Task prompt
For the data that follows, give the number of lines in which "green" appears. Add nothing to it.

[[ Records shown open ]]

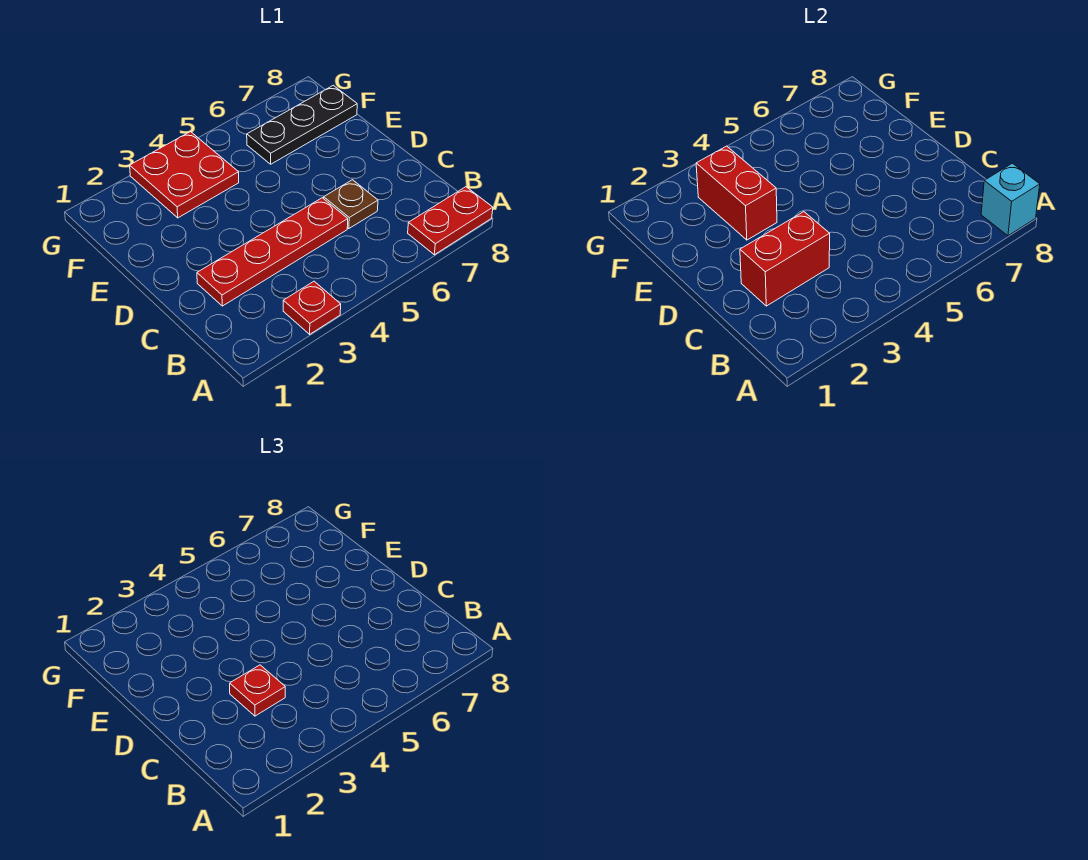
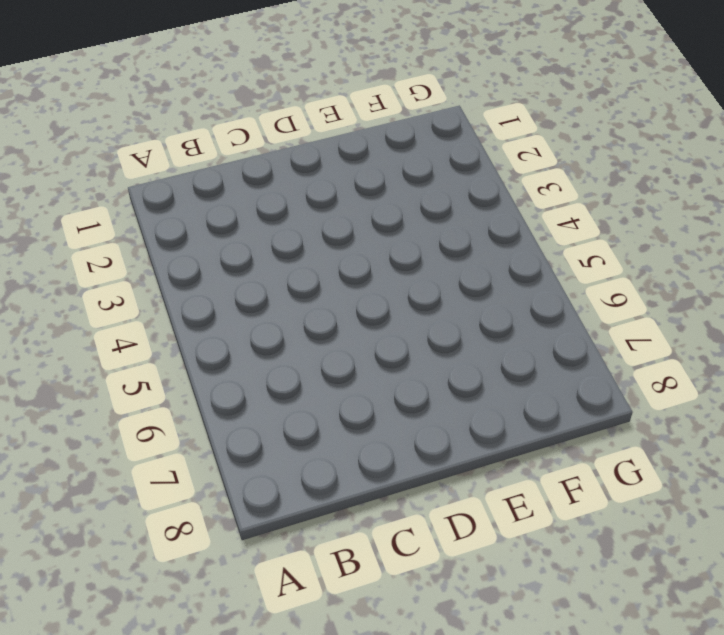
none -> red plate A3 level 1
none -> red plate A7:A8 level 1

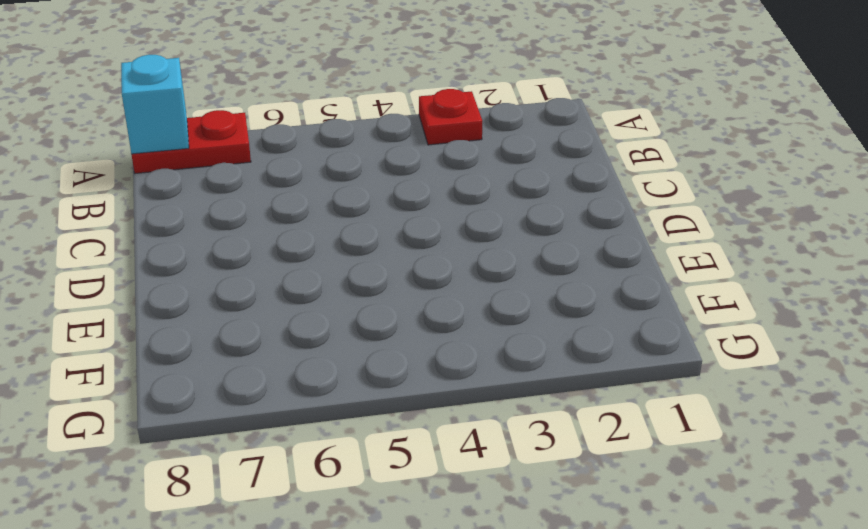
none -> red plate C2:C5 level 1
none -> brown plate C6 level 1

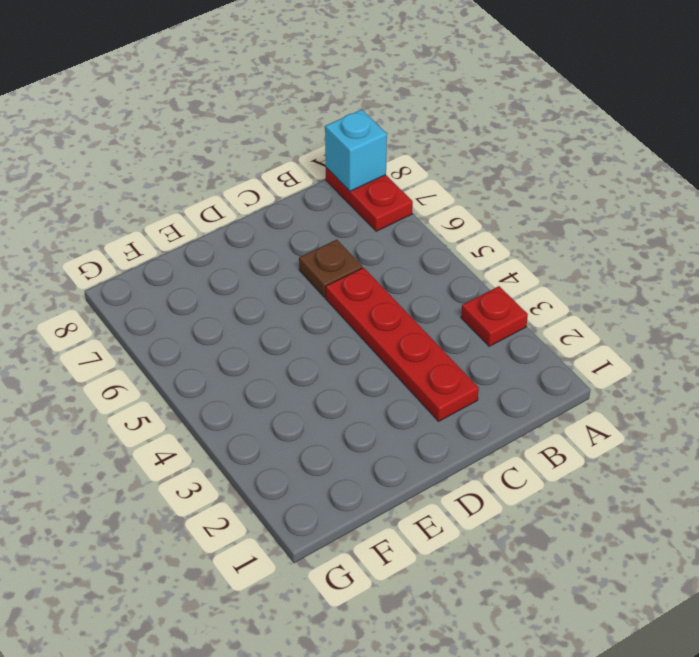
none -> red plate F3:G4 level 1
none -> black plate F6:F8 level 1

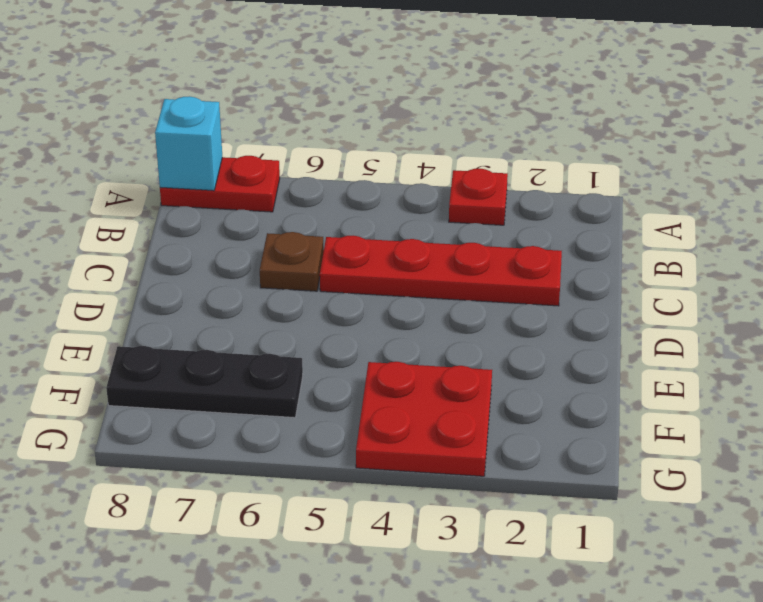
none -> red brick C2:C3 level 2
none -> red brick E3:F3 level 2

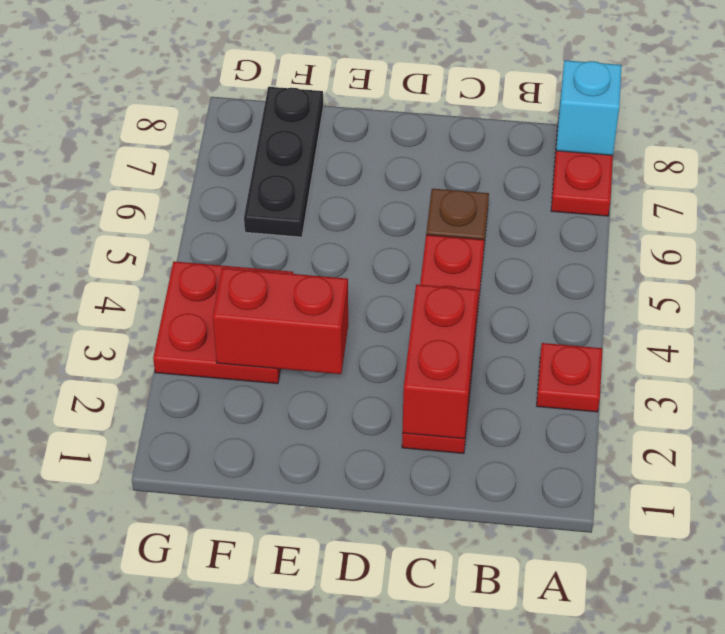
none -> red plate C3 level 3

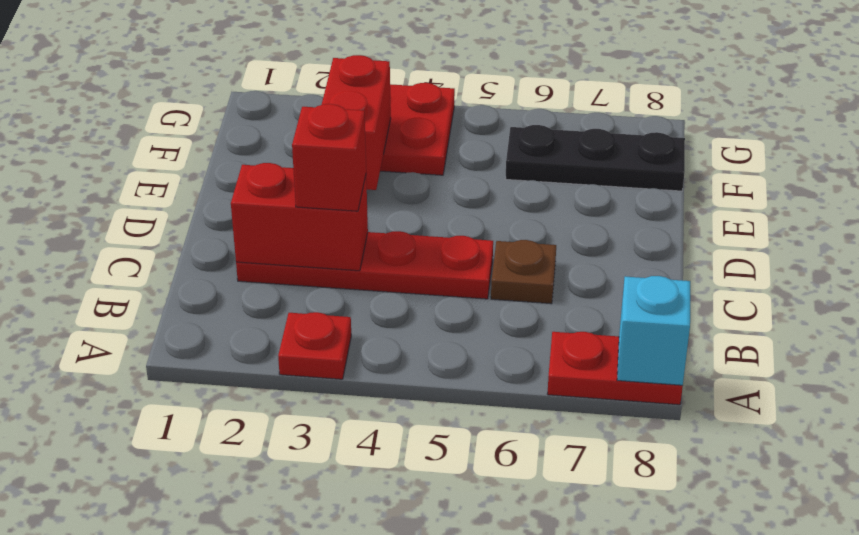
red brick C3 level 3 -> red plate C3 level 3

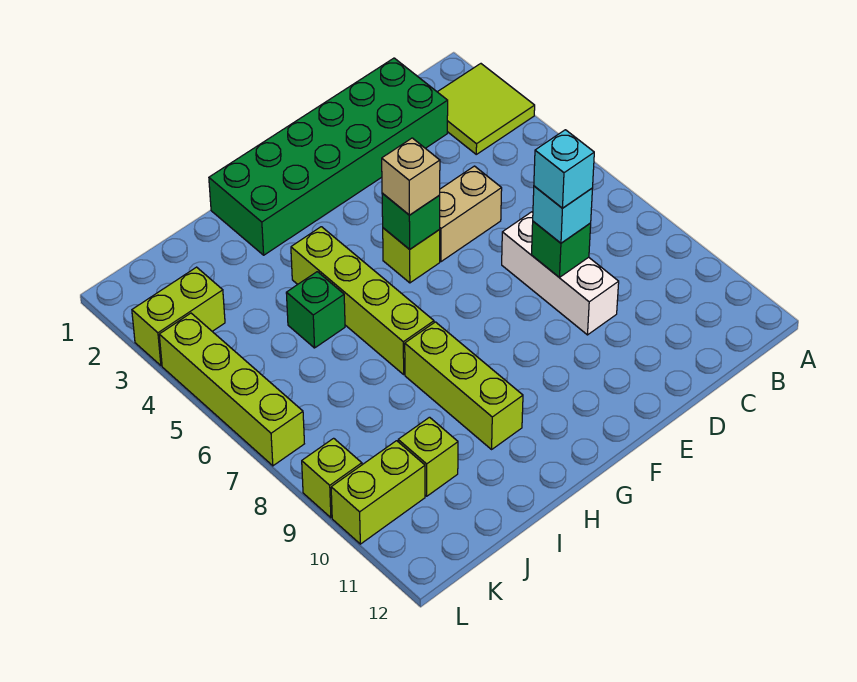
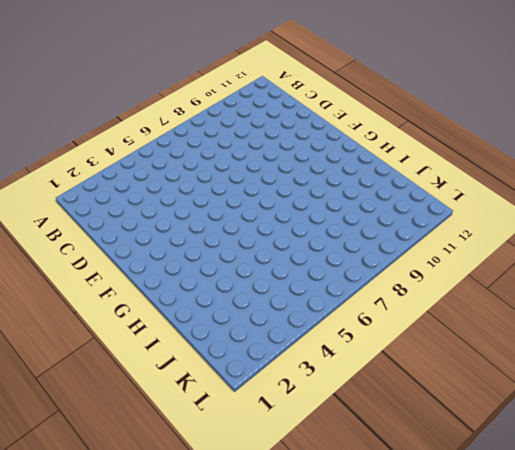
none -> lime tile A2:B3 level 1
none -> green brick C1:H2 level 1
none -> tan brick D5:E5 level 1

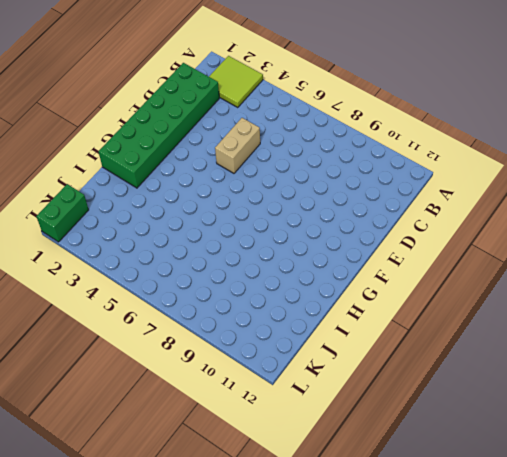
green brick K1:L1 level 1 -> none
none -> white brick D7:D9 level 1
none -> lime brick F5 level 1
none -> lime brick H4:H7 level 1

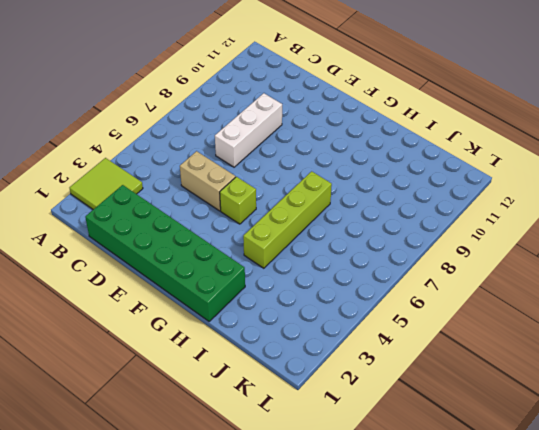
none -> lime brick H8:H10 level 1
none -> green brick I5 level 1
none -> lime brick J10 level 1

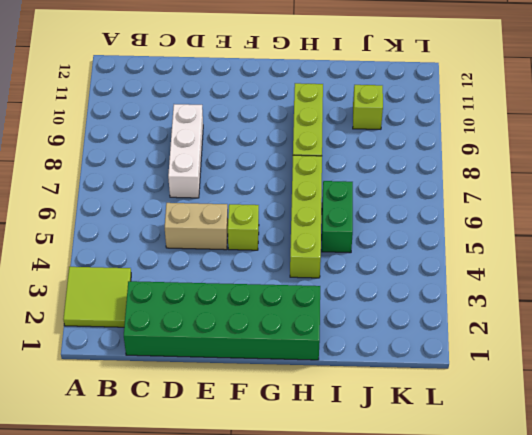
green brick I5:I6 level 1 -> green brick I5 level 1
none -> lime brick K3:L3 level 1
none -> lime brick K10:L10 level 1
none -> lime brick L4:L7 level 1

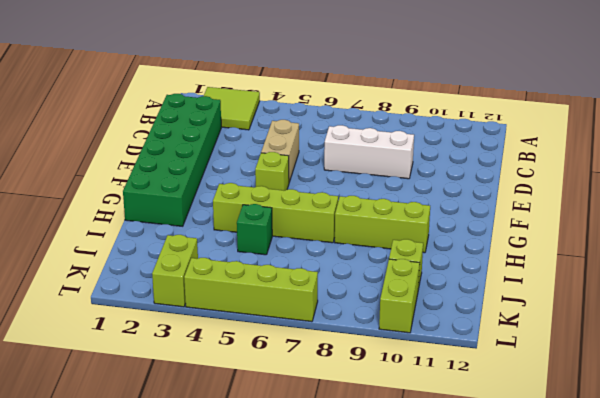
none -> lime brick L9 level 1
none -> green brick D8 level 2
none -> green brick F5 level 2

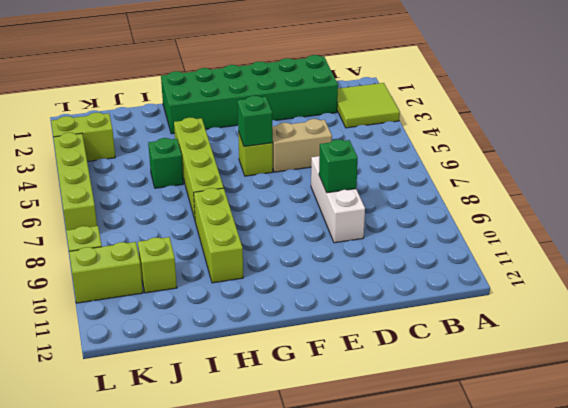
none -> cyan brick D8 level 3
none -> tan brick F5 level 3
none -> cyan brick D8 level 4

[[ Records shown closed ]]

Response
6